» Raw records:
==============================

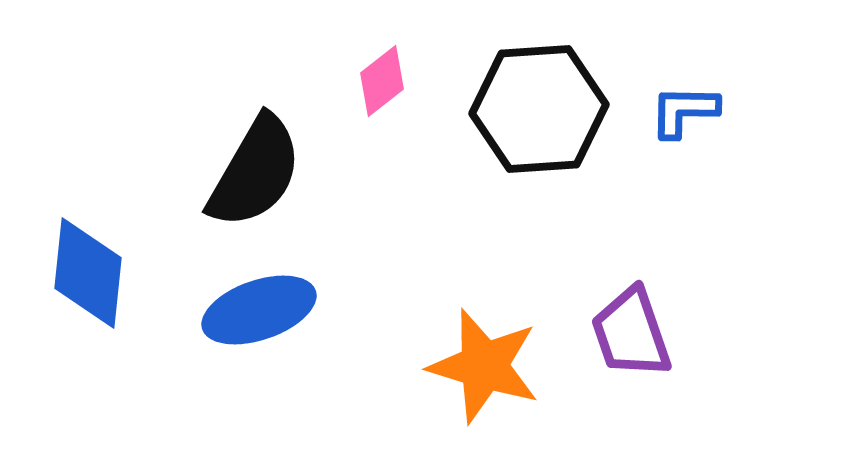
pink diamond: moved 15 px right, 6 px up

==============================

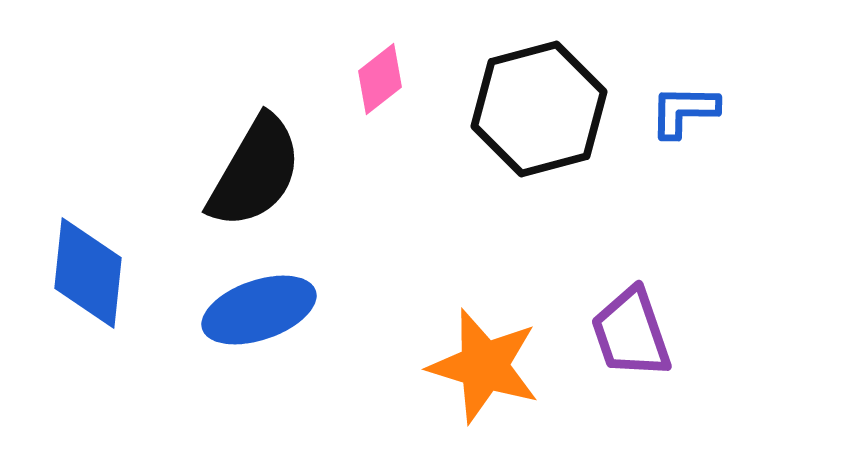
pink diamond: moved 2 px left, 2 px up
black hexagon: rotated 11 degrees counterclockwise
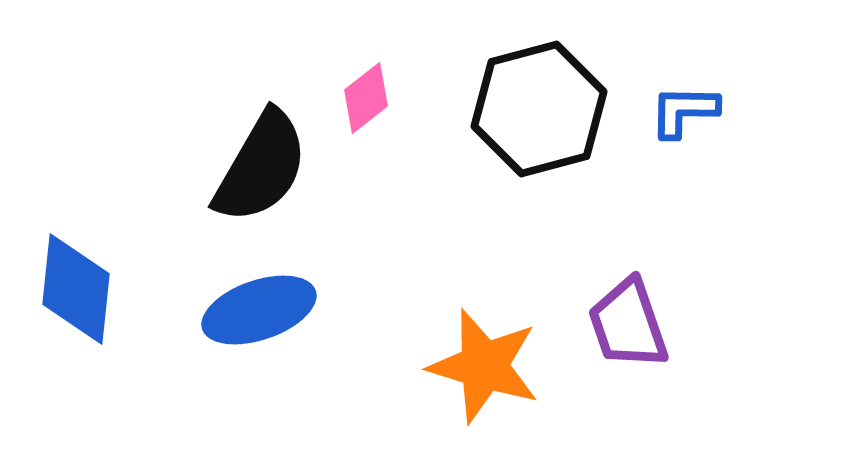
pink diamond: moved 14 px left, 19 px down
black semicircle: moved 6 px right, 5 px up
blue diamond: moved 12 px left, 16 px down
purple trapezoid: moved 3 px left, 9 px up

==============================

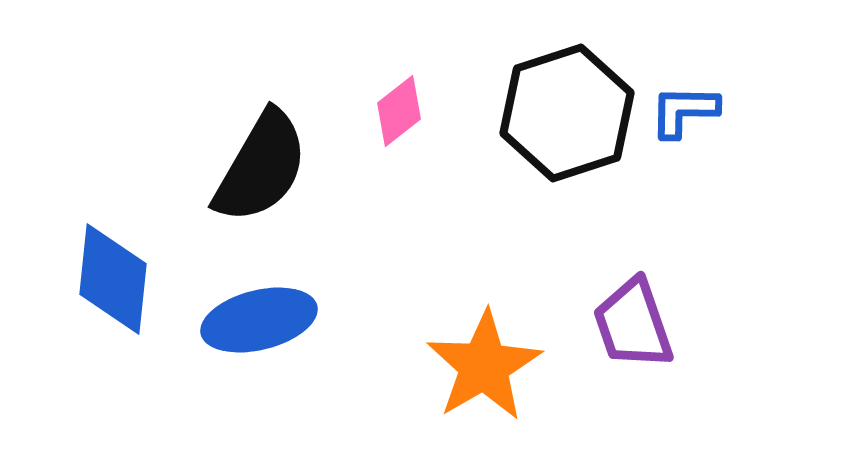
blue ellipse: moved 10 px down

==============================

» Problem description: Copy out the part of the listing that opens with the line containing "pink diamond: moved 14 px left, 19 px down" and closes with the line containing "purple trapezoid: moved 3 px left, 9 px up". Include both of those lines and leave every line unchanged.

» Result:
pink diamond: moved 14 px left, 19 px down
black semicircle: moved 6 px right, 5 px up
blue diamond: moved 12 px left, 16 px down
purple trapezoid: moved 3 px left, 9 px up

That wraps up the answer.